_Work item_. Write out the data exactly as given, dropping every picture.

_Given information_.
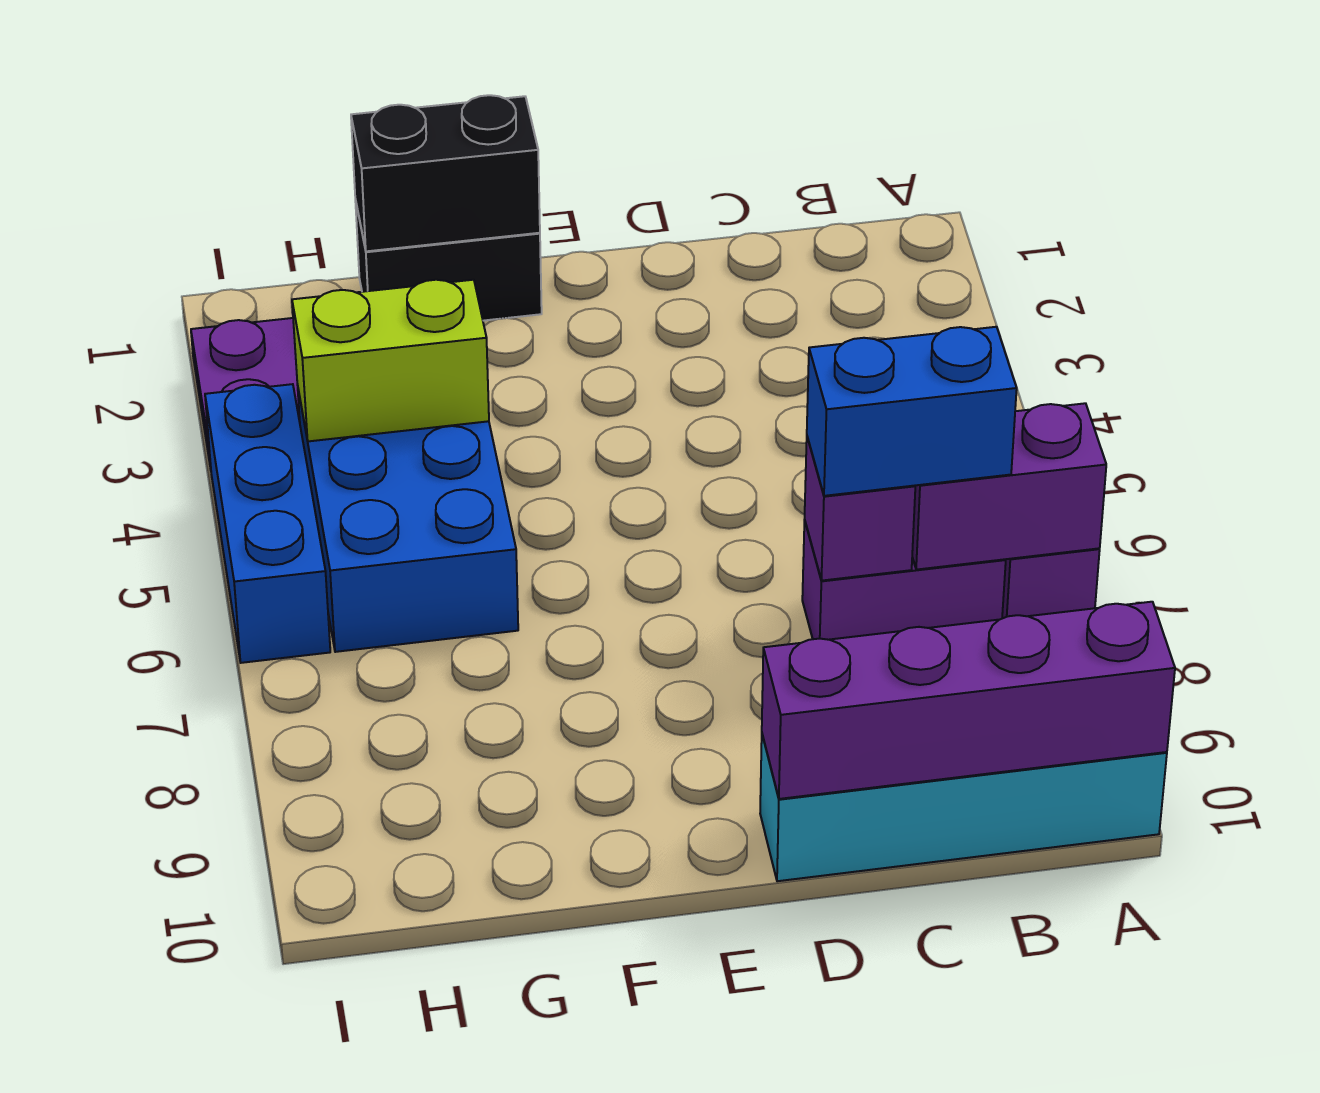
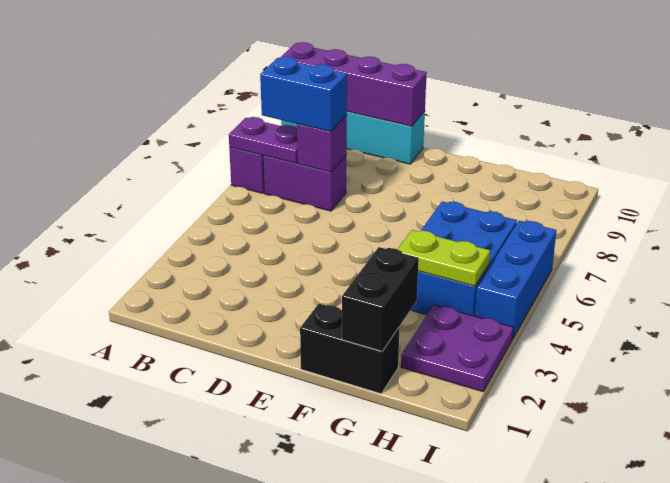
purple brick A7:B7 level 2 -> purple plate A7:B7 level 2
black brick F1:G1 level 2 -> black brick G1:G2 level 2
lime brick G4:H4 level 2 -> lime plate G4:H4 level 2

_Solution for this problem_.
purple brick A7:B7 level 2 -> purple plate A7:B7 level 2
black brick F1:G1 level 2 -> black brick G1:G2 level 2
lime brick G4:H4 level 2 -> lime plate G4:H4 level 2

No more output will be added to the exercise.